(Scene image comparisons)
*** Begin section ***

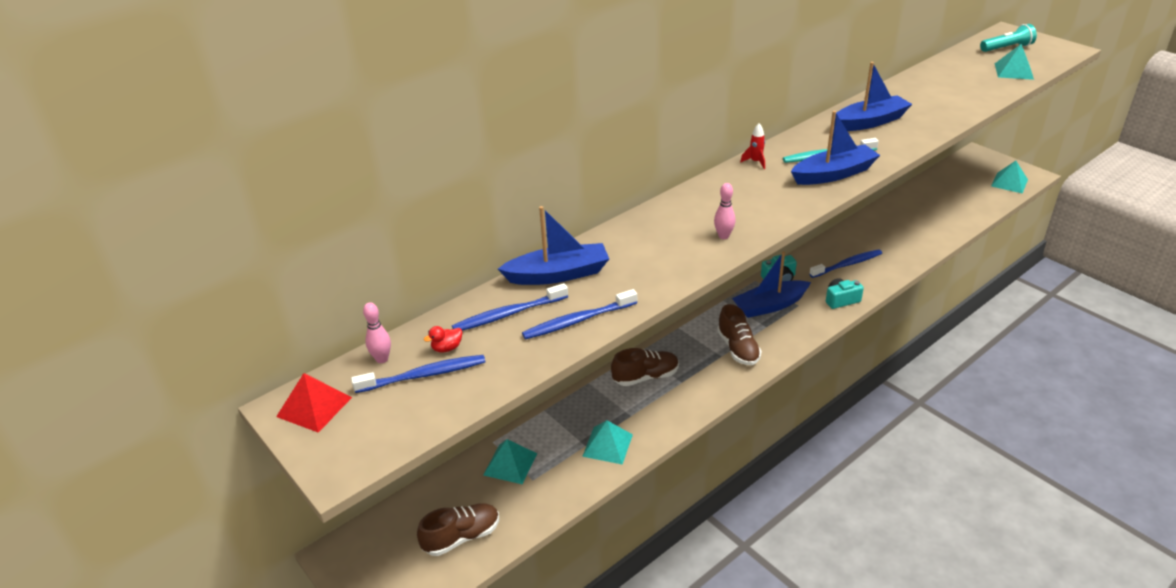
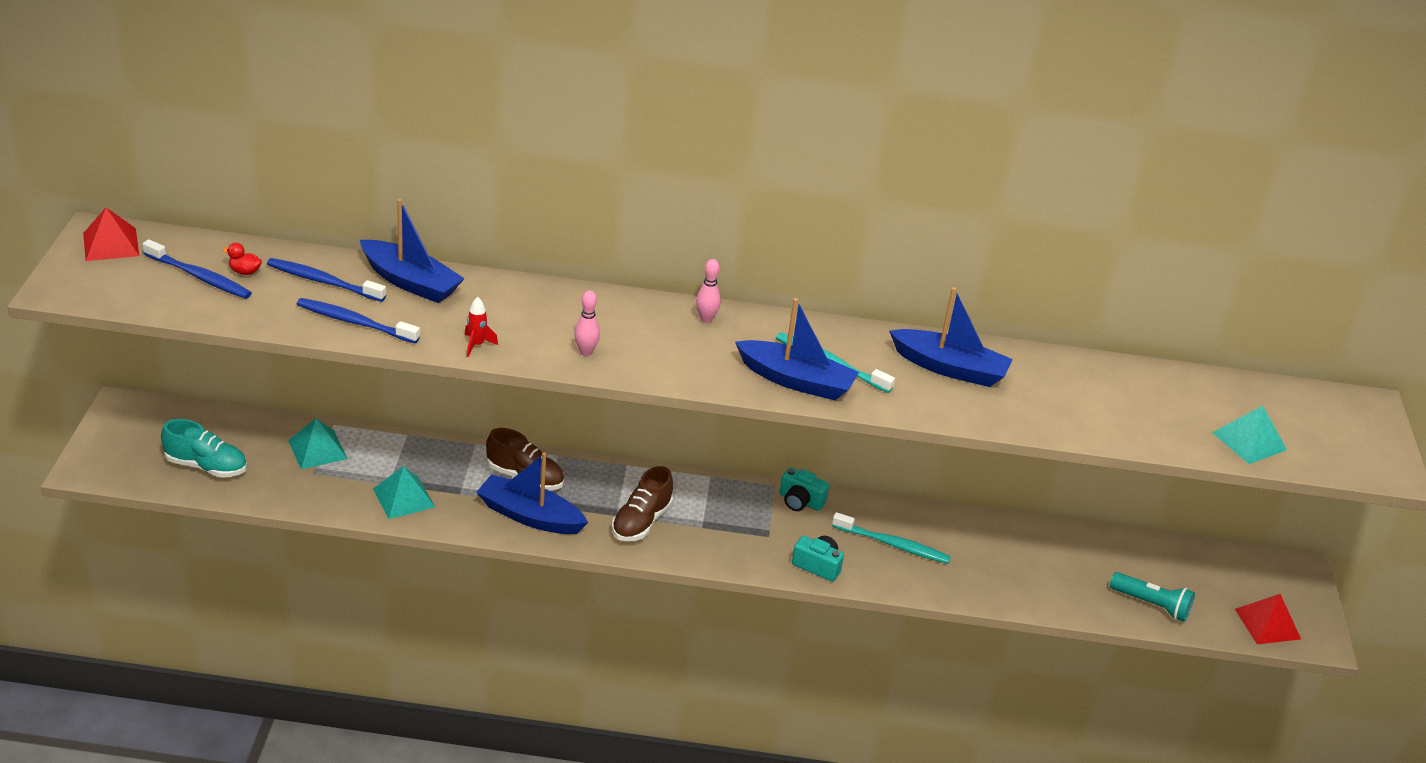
camera: 40 degrees right, 0 degrees up
(382, 359) = (197, 247): pink bowling pin -> pink bowling pin (706, 319)
(461, 537) = (206, 466): brown shoe -> turquoise shoe
(755, 162) = (754, 320): red rocket -> red rocket (477, 345)
(770, 306) = (741, 515): blue boat -> blue boat (530, 516)
(847, 264) = (893, 544): blue toothbrush -> turquoise toothbrush
(1007, 48) = (1314, 417): turquoise flashlight -> turquoise flashlight (1151, 605)
(1009, 183) = (1267, 624): turquoise pyramid -> red pyramid

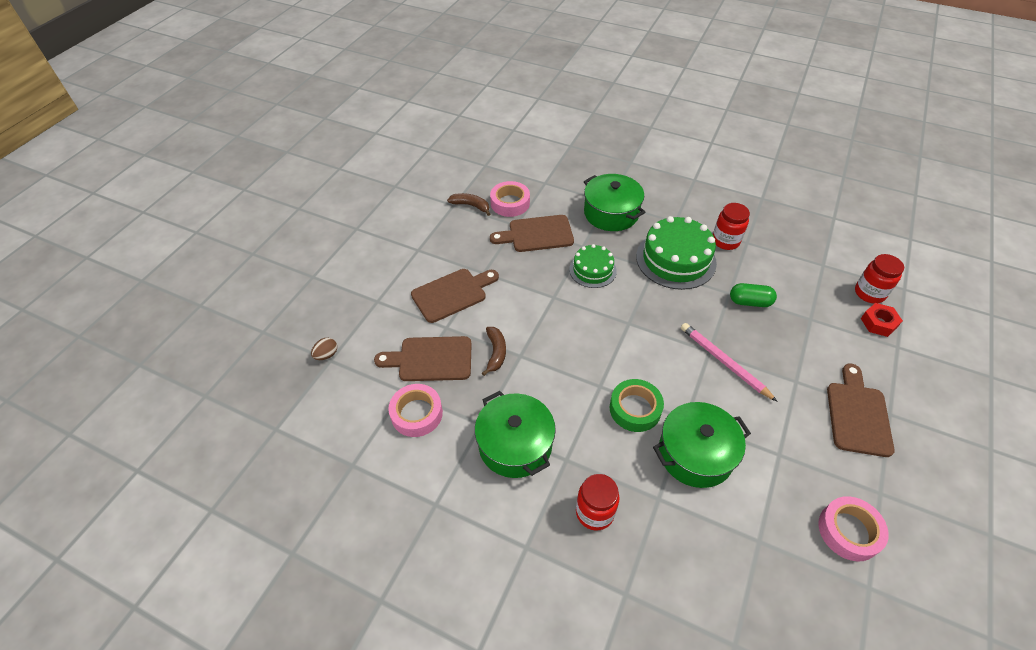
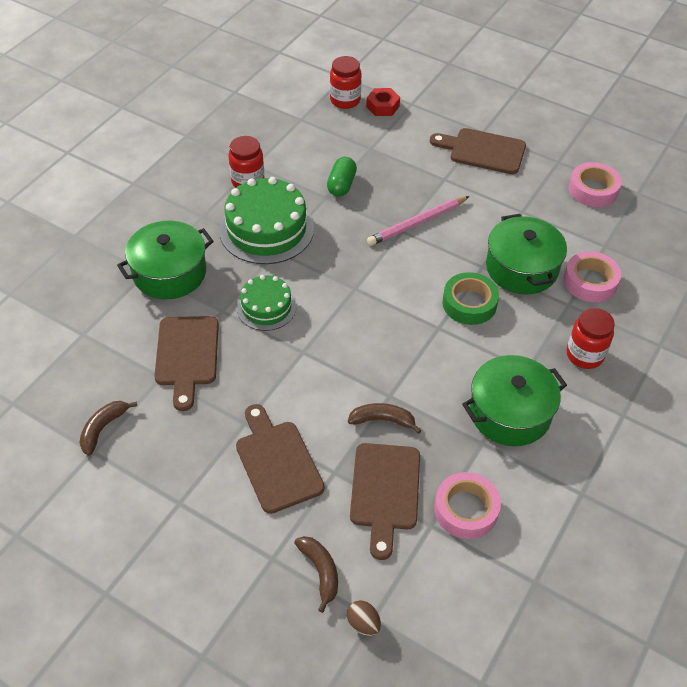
camera: 85 degrees left, 0 degrees up
(366, 327) = (320, 571): none -> brown banana
(510, 203) = (113, 379): pink tape -> pink tape (590, 282)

*** End section ***

## WORK REQUEST
An exact copy is needed of the entries above, starting at the line that holds "(847, 264) = (893, 544): blue" and stopping at the line that holds "camera: 85 degrees left, 0 degrees up", both kept; pictures stay out.

## EXPECTED ANSWER
(847, 264) = (893, 544): blue toothbrush -> turquoise toothbrush
(1007, 48) = (1314, 417): turquoise flashlight -> turquoise flashlight (1151, 605)
(1009, 183) = (1267, 624): turquoise pyramid -> red pyramid

camera: 85 degrees left, 0 degrees up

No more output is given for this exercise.